* [Data listing]:
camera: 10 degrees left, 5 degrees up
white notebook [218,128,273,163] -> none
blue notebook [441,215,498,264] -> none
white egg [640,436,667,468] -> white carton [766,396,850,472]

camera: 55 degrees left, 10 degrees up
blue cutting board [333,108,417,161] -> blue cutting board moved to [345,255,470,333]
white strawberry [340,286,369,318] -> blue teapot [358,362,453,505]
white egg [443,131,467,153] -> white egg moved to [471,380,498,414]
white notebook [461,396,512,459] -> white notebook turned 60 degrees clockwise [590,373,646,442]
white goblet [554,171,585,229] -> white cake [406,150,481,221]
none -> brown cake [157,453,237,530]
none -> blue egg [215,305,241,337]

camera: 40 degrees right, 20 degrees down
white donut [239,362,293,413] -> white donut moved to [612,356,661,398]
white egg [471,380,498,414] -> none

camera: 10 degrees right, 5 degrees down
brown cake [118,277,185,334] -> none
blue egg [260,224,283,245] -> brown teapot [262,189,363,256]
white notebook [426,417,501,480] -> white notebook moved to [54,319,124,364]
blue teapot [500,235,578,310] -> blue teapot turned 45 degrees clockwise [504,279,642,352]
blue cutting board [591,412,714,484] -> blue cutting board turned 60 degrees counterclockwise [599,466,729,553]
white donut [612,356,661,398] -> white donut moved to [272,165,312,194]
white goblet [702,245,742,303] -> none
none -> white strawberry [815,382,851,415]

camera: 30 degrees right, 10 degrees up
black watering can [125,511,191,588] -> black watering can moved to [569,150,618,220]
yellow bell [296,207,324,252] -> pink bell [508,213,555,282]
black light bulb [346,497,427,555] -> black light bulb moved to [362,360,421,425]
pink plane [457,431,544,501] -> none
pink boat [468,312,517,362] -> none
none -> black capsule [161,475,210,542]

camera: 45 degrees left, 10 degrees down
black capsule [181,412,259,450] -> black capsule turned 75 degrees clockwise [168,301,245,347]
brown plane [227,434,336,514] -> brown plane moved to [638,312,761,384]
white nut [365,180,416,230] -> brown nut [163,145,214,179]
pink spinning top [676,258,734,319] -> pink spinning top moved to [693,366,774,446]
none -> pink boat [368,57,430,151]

* [Assignment]: Return, from the data, each line where the string "strawberry" occurs.

* [Result for this task]:
white strawberry [340,286,369,318] -> blue teapot [358,362,453,505]
none -> white strawberry [815,382,851,415]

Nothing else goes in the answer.